### DATA RECORDS
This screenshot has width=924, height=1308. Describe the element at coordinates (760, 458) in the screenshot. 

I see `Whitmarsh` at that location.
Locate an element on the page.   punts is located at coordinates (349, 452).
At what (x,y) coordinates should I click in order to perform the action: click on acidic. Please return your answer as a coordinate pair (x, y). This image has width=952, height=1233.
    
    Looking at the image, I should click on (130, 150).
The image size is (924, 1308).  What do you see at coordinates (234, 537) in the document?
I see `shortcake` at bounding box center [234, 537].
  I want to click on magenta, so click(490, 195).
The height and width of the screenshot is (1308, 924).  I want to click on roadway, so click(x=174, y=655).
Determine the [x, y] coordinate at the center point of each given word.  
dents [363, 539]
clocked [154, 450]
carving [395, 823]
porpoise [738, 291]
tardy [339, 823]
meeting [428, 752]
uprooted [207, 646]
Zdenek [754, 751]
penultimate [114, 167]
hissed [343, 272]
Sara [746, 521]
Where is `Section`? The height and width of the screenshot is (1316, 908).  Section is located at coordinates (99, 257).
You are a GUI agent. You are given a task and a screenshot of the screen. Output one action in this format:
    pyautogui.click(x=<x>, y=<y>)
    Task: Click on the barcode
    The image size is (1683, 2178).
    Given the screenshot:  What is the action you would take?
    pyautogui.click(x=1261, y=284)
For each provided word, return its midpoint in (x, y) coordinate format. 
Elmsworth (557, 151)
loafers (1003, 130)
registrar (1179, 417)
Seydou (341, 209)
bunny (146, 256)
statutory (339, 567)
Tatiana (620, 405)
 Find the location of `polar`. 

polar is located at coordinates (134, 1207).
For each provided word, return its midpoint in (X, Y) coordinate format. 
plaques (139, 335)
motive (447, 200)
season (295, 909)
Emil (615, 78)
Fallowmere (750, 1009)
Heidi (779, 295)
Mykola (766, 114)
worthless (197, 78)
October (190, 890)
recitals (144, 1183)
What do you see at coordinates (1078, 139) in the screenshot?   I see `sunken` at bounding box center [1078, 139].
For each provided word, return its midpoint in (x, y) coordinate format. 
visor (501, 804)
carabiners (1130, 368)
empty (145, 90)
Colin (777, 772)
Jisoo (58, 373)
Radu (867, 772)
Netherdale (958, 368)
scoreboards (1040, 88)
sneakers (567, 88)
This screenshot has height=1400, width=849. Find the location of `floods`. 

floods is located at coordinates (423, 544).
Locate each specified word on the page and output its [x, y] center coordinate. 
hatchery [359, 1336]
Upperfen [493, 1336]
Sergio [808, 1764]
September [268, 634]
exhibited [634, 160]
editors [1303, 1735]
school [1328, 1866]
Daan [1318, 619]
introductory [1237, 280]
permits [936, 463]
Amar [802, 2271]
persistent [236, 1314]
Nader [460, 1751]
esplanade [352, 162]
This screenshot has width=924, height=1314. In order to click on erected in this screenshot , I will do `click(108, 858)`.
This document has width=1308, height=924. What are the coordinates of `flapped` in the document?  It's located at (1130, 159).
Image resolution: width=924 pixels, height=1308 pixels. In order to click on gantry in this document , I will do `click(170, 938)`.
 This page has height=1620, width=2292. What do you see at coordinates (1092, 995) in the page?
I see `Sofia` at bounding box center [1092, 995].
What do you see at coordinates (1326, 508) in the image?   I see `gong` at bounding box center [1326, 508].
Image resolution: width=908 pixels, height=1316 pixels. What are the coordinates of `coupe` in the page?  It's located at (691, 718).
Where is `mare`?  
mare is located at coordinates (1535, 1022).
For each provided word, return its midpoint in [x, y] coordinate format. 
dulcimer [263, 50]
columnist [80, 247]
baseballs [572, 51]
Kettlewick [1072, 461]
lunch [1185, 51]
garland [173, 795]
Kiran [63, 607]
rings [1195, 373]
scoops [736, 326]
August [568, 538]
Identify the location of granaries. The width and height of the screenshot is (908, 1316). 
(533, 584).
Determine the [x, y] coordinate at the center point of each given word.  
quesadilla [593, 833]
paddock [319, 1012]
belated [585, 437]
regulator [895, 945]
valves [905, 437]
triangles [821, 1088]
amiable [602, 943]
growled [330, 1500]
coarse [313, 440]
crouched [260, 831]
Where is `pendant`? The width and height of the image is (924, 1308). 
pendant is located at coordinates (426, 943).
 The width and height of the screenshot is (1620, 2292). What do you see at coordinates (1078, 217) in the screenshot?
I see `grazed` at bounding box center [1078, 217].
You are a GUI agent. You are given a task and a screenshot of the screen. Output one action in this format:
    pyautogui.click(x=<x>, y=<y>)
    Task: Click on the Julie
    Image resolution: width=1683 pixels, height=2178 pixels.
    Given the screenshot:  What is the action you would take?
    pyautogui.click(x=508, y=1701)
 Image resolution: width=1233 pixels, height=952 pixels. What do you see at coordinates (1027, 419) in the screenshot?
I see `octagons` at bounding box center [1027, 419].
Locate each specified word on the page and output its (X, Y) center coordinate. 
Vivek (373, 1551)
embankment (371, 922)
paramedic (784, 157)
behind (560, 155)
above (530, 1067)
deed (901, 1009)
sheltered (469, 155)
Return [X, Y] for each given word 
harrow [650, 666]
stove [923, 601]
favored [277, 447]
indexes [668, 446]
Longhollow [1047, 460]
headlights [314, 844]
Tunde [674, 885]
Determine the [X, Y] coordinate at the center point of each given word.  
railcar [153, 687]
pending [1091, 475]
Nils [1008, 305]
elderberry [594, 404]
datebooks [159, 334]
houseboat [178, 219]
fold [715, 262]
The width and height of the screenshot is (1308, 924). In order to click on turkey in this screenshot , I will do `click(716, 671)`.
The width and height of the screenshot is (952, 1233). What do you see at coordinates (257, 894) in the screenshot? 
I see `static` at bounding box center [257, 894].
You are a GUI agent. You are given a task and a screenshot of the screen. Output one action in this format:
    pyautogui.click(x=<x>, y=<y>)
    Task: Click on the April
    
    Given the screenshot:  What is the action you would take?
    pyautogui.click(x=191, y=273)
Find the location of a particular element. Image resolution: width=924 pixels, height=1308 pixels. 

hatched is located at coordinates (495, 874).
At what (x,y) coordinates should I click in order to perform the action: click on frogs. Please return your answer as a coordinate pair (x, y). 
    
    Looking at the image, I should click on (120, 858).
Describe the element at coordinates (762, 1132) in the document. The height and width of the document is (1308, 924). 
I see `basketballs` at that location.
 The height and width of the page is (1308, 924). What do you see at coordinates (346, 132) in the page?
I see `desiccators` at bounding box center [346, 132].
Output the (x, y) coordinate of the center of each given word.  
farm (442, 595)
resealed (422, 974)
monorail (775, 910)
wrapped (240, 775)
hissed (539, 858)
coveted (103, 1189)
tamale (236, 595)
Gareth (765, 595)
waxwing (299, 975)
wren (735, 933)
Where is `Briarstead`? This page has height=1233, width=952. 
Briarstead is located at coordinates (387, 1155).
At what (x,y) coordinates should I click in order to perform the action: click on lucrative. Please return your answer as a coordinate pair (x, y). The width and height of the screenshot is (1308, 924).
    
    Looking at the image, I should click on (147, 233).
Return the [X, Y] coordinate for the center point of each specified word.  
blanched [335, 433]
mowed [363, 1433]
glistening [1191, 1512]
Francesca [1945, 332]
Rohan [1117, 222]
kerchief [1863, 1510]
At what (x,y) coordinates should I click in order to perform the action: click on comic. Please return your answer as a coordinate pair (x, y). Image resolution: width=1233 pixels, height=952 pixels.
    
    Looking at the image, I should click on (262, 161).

### AIM OF THE EXERCISE
Turn every line of the records above into a Markdown table with two columns, Row and Line. Number the rows in order and omit blank lines.

### THE OUTPUT
| Row | Line |
|---|---|
| 1 | This screenshot has width=924, height=1308. Describe the element at coordinates (760, 458) in the screenshot.  |
| 2 | I see `Whitmarsh` at that location. |
| 3 | Locate an element on the page.   punts is located at coordinates (349, 452). |
| 4 | At what (x,y) coordinates should I click in order to perform the action: click on acidic. Please return your answer as a coordinate pair (x, y). This image has width=952, height=1233. |
| 5 |     Looking at the image, I should click on (130, 150). |
| 6 | The image size is (924, 1308).  What do you see at coordinates (234, 537) in the document? |
| 7 | I see `shortcake` at bounding box center [234, 537]. |
| 8 |   I want to click on magenta, so click(490, 195). |
| 9 | The height and width of the screenshot is (1308, 924).  I want to click on roadway, so click(x=174, y=655). |
| 10 | Determine the [x, y] coordinate at the center point of each given word.   |
| 11 | dents [363, 539] |
| 12 | clocked [154, 450] |
| 13 | carving [395, 823] |
| 14 | porpoise [738, 291] |
| 15 | tardy [339, 823] |
| 16 | meeting [428, 752] |
| 17 | uprooted [207, 646] |
| 18 | Zdenek [754, 751] |
| 19 | penultimate [114, 167] |
| 20 | hissed [343, 272] |
| 21 | Sara [746, 521] |
| 22 | Where is `Section`? The height and width of the screenshot is (1316, 908).  Section is located at coordinates (99, 257). |
| 23 | You are a GUI agent. You are given a task and a screenshot of the screen. Output one action in this format: |
| 24 |     pyautogui.click(x=<x>, y=<y>) |
| 25 |     Task: Click on the barcode |
| 26 |     The image size is (1683, 2178). |
| 27 |     Given the screenshot:  What is the action you would take? |
| 28 |     pyautogui.click(x=1261, y=284) |
| 29 | For each provided word, return its midpoint in (x, y) coordinate format.  |
| 30 | Elmsworth (557, 151) |
| 31 | loafers (1003, 130) |
| 32 | registrar (1179, 417) |
| 33 | Seydou (341, 209) |
| 34 | bunny (146, 256) |
| 35 | statutory (339, 567) |
| 36 | Tatiana (620, 405) |
| 37 |  Find the location of `polar`.  |
| 38 | polar is located at coordinates (134, 1207). |
| 39 | For each provided word, return its midpoint in (X, Y) coordinate format.  |
| 40 | plaques (139, 335) |
| 41 | motive (447, 200) |
| 42 | season (295, 909) |
| 43 | Emil (615, 78) |
| 44 | Fallowmere (750, 1009) |
| 45 | Heidi (779, 295) |
| 46 | Mykola (766, 114) |
| 47 | worthless (197, 78) |
| 48 | October (190, 890) |
| 49 | recitals (144, 1183) |
| 50 | What do you see at coordinates (1078, 139) in the screenshot?   I see `sunken` at bounding box center [1078, 139]. |
| 51 | For each provided word, return its midpoint in (x, y) coordinate format.  |
| 52 | visor (501, 804) |
| 53 | carabiners (1130, 368) |
| 54 | empty (145, 90) |
| 55 | Colin (777, 772) |
| 56 | Jisoo (58, 373) |
| 57 | Radu (867, 772) |
| 58 | Netherdale (958, 368) |
| 59 | scoreboards (1040, 88) |
| 60 | sneakers (567, 88) |
| 61 | This screenshot has height=1400, width=849. Find the location of `floods`.  |
| 62 | floods is located at coordinates (423, 544). |
| 63 | Locate each specified word on the page and output its [x, y] center coordinate.  |
| 64 | hatchery [359, 1336] |
| 65 | Upperfen [493, 1336] |
| 66 | Sergio [808, 1764] |
| 67 | September [268, 634] |
| 68 | exhibited [634, 160] |
| 69 | editors [1303, 1735] |
| 70 | school [1328, 1866] |
| 71 | Daan [1318, 619] |
| 72 | introductory [1237, 280] |
| 73 | permits [936, 463] |
| 74 | Amar [802, 2271] |
| 75 | persistent [236, 1314] |
| 76 | Nader [460, 1751] |
| 77 | esplanade [352, 162] |
| 78 | This screenshot has width=924, height=1314. In order to click on erected in this screenshot , I will do `click(108, 858)`. |
| 79 | This document has width=1308, height=924. What are the coordinates of `flapped` in the document?  It's located at (1130, 159). |
| 80 | Image resolution: width=924 pixels, height=1308 pixels. In order to click on gantry in this document , I will do `click(170, 938)`. |
| 81 |  This page has height=1620, width=2292. What do you see at coordinates (1092, 995) in the page? |
| 82 | I see `Sofia` at bounding box center [1092, 995]. |
| 83 | What do you see at coordinates (1326, 508) in the image?   I see `gong` at bounding box center [1326, 508]. |
| 84 | Image resolution: width=908 pixels, height=1316 pixels. What are the coordinates of `coupe` in the page?  It's located at (691, 718). |
| 85 | Where is `mare`?   |
| 86 | mare is located at coordinates (1535, 1022). |
| 87 | For each provided word, return its midpoint in [x, y] coordinate format.  |
| 88 | dulcimer [263, 50] |
| 89 | columnist [80, 247] |
| 90 | baseballs [572, 51] |
| 91 | Kettlewick [1072, 461] |
| 92 | lunch [1185, 51] |
| 93 | garland [173, 795] |
| 94 | Kiran [63, 607] |
| 95 | rings [1195, 373] |
| 96 | scoops [736, 326] |
| 97 | August [568, 538] |
| 98 | Identify the location of granaries. The width and height of the screenshot is (908, 1316).  |
| 99 | (533, 584). |
| 100 | Determine the [x, y] coordinate at the center point of each given word.   |
| 101 | quesadilla [593, 833] |
| 102 | paddock [319, 1012] |
| 103 | belated [585, 437] |
| 104 | regulator [895, 945] |
| 105 | valves [905, 437] |
| 106 | triangles [821, 1088] |
| 107 | amiable [602, 943] |
| 108 | growled [330, 1500] |
| 109 | coarse [313, 440] |
| 110 | crouched [260, 831] |
| 111 | Where is `pendant`? The width and height of the image is (924, 1308).  |
| 112 | pendant is located at coordinates (426, 943). |
| 113 |  The width and height of the screenshot is (1620, 2292). What do you see at coordinates (1078, 217) in the screenshot? |
| 114 | I see `grazed` at bounding box center [1078, 217]. |
| 115 | You are a GUI agent. You are given a task and a screenshot of the screen. Output one action in this format: |
| 116 |     pyautogui.click(x=<x>, y=<y>) |
| 117 |     Task: Click on the Julie |
| 118 |     Image resolution: width=1683 pixels, height=2178 pixels. |
| 119 |     Given the screenshot:  What is the action you would take? |
| 120 |     pyautogui.click(x=508, y=1701) |
| 121 |  Image resolution: width=1233 pixels, height=952 pixels. What do you see at coordinates (1027, 419) in the screenshot? |
| 122 | I see `octagons` at bounding box center [1027, 419]. |
| 123 | Locate each specified word on the page and output its (X, Y) center coordinate.  |
| 124 | Vivek (373, 1551) |
| 125 | embankment (371, 922) |
| 126 | paramedic (784, 157) |
| 127 | behind (560, 155) |
| 128 | above (530, 1067) |
| 129 | deed (901, 1009) |
| 130 | sheltered (469, 155) |
| 131 | Return [X, Y] for each given word  |
| 132 | harrow [650, 666] |
| 133 | stove [923, 601] |
| 134 | favored [277, 447] |
| 135 | indexes [668, 446] |
| 136 | Longhollow [1047, 460] |
| 137 | headlights [314, 844] |
| 138 | Tunde [674, 885] |
| 139 | Determine the [X, Y] coordinate at the center point of each given word.   |
| 140 | railcar [153, 687] |
| 141 | pending [1091, 475] |
| 142 | Nils [1008, 305] |
| 143 | elderberry [594, 404] |
| 144 | datebooks [159, 334] |
| 145 | houseboat [178, 219] |
| 146 | fold [715, 262] |
| 147 | The width and height of the screenshot is (1308, 924). In order to click on turkey in this screenshot , I will do `click(716, 671)`. |
| 148 | The width and height of the screenshot is (952, 1233). What do you see at coordinates (257, 894) in the screenshot?  |
| 149 | I see `static` at bounding box center [257, 894]. |
| 150 | You are a GUI agent. You are given a task and a screenshot of the screen. Output one action in this format: |
| 151 |     pyautogui.click(x=<x>, y=<y>) |
| 152 |     Task: Click on the April |
| 153 |     Given the screenshot:  What is the action you would take? |
| 154 |     pyautogui.click(x=191, y=273) |
| 155 | Find the location of a particular element. Image resolution: width=924 pixels, height=1308 pixels.  |
| 156 | hatched is located at coordinates (495, 874). |
| 157 | At what (x,y) coordinates should I click in order to perform the action: click on frogs. Please return your answer as a coordinate pair (x, y).  |
| 158 |     Looking at the image, I should click on (120, 858). |
| 159 | Describe the element at coordinates (762, 1132) in the document. The height and width of the document is (1308, 924).  |
| 160 | I see `basketballs` at that location. |
| 161 |  The height and width of the page is (1308, 924). What do you see at coordinates (346, 132) in the page? |
| 162 | I see `desiccators` at bounding box center [346, 132]. |
| 163 | Output the (x, y) coordinate of the center of each given word.   |
| 164 | farm (442, 595) |
| 165 | resealed (422, 974) |
| 166 | monorail (775, 910) |
| 167 | wrapped (240, 775) |
| 168 | hissed (539, 858) |
| 169 | coveted (103, 1189) |
| 170 | tamale (236, 595) |
| 171 | Gareth (765, 595) |
| 172 | waxwing (299, 975) |
| 173 | wren (735, 933) |
| 174 | Where is `Briarstead`? This page has height=1233, width=952.  |
| 175 | Briarstead is located at coordinates (387, 1155). |
| 176 | At what (x,y) coordinates should I click in order to perform the action: click on lucrative. Please return your answer as a coordinate pair (x, y). The width and height of the screenshot is (1308, 924). |
| 177 |     Looking at the image, I should click on (147, 233). |
| 178 | Return the [X, Y] coordinate for the center point of each specified word.   |
| 179 | blanched [335, 433] |
| 180 | mowed [363, 1433] |
| 181 | glistening [1191, 1512] |
| 182 | Francesca [1945, 332] |
| 183 | Rohan [1117, 222] |
| 184 | kerchief [1863, 1510] |
| 185 | At what (x,y) coordinates should I click in order to perform the action: click on comic. Please return your answer as a coordinate pair (x, y). Image resolution: width=1233 pixels, height=952 pixels. |
| 186 |     Looking at the image, I should click on (262, 161). |